Colored object listings:
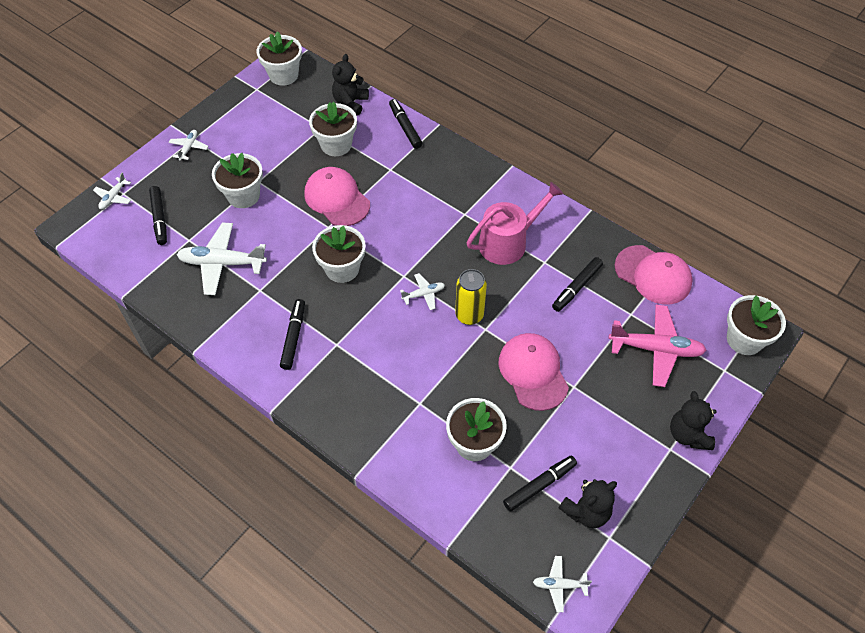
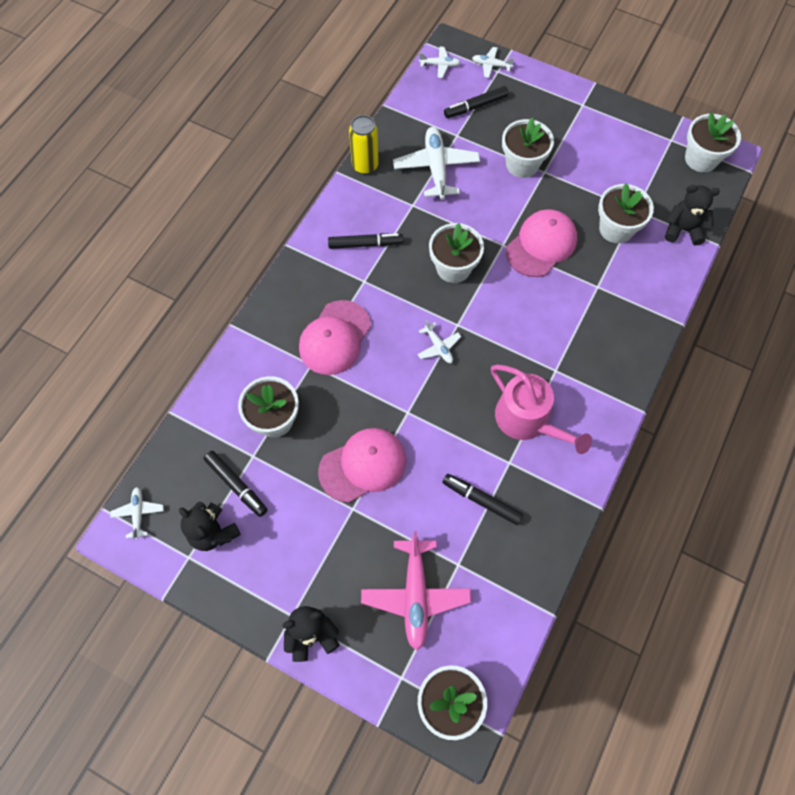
camera: 80 degrees right, 10 degrees up
(189, 148) = (570, 105): white plane -> white plane (440, 65)
(405, 127) = (665, 290): black marker -> none
(469, 315) = (421, 394): yellow can -> yellow can (365, 166)
(653, 275) = (520, 588): pink cap -> pink cap (335, 338)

ACTIVITY: Each record above is to be restated exactly, with its pictures removed from the copy.

OUTPUT OF THE EXERCISE:
camera: 80 degrees right, 10 degrees up
(189, 148) = (570, 105): white plane -> white plane (440, 65)
(405, 127) = (665, 290): black marker -> none
(469, 315) = (421, 394): yellow can -> yellow can (365, 166)
(653, 275) = (520, 588): pink cap -> pink cap (335, 338)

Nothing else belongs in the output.